START Data for the task

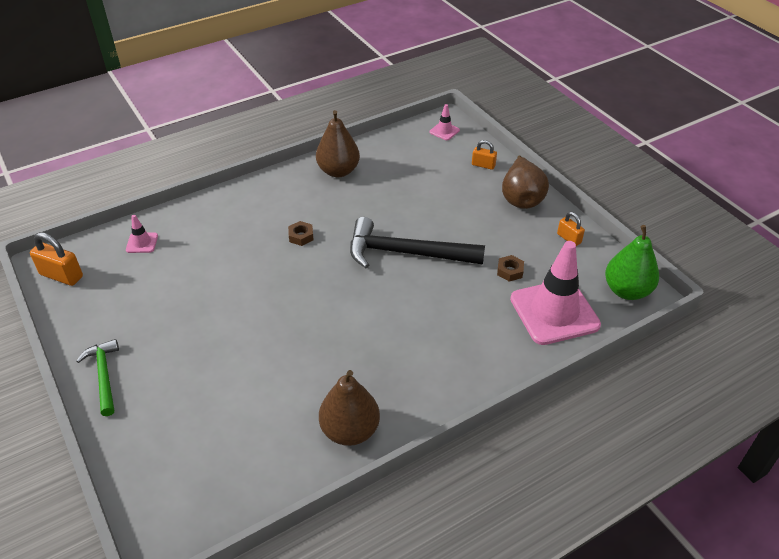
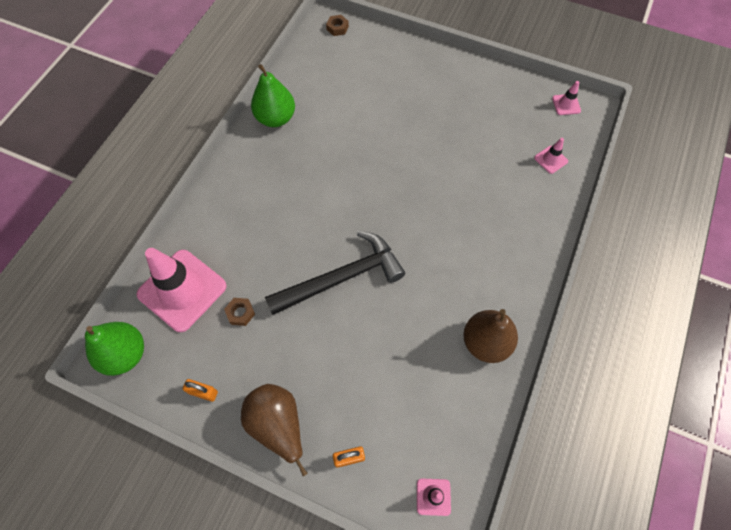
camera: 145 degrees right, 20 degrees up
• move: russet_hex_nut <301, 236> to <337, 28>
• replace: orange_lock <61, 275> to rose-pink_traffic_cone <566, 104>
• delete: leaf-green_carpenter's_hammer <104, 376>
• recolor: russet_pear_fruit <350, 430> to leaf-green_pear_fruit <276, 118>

END Data for the task
START Data for the task

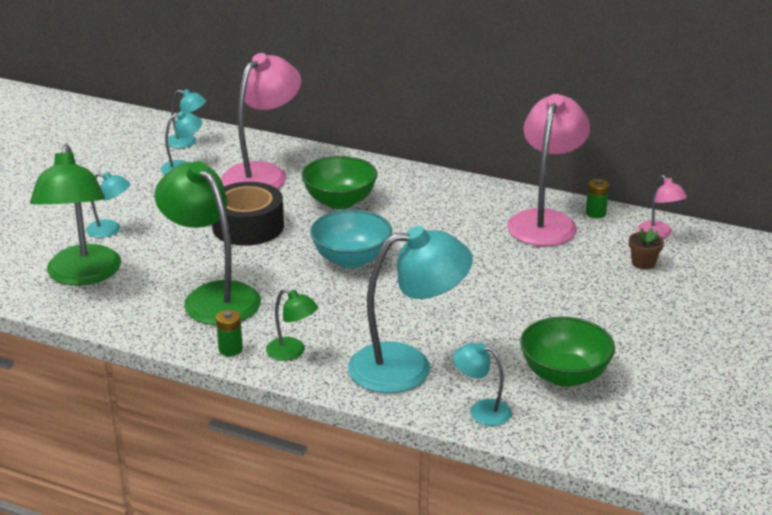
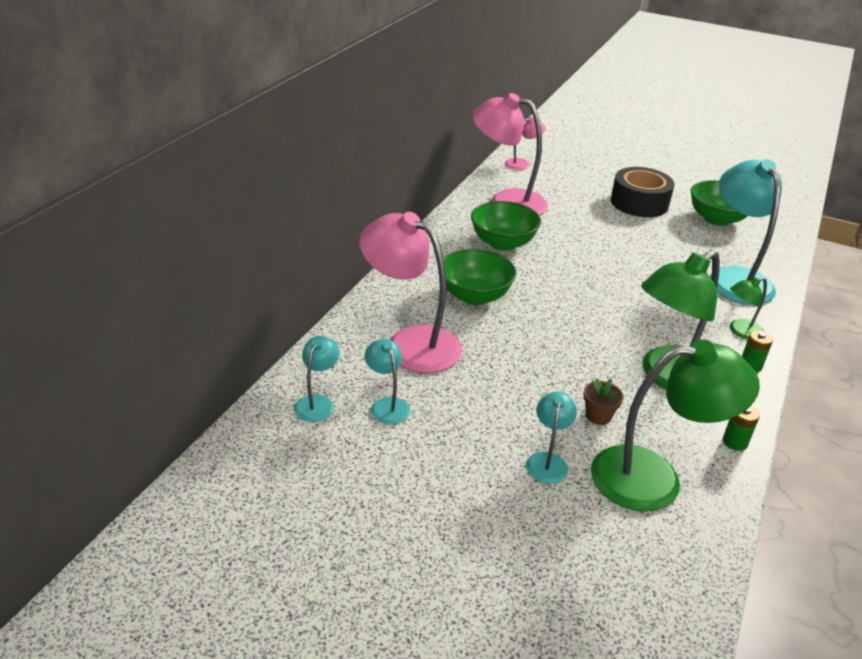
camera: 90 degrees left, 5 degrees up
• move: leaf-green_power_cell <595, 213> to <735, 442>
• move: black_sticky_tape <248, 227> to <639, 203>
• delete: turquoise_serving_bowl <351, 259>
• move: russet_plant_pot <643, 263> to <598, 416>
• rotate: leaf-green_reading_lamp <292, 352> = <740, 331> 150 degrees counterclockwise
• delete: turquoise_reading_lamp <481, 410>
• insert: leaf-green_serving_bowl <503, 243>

END Data for the task

**Your goal**. In the data above, which lines lie between the line with "150 degrees counterclockwise" and the line with "leaf-green_serving_bowl <503, 243>", inclusive? Print those lines exactly and nothing else.

**Task answer**.
• rotate: leaf-green_reading_lamp <292, 352> = <740, 331> 150 degrees counterclockwise
• delete: turquoise_reading_lamp <481, 410>
• insert: leaf-green_serving_bowl <503, 243>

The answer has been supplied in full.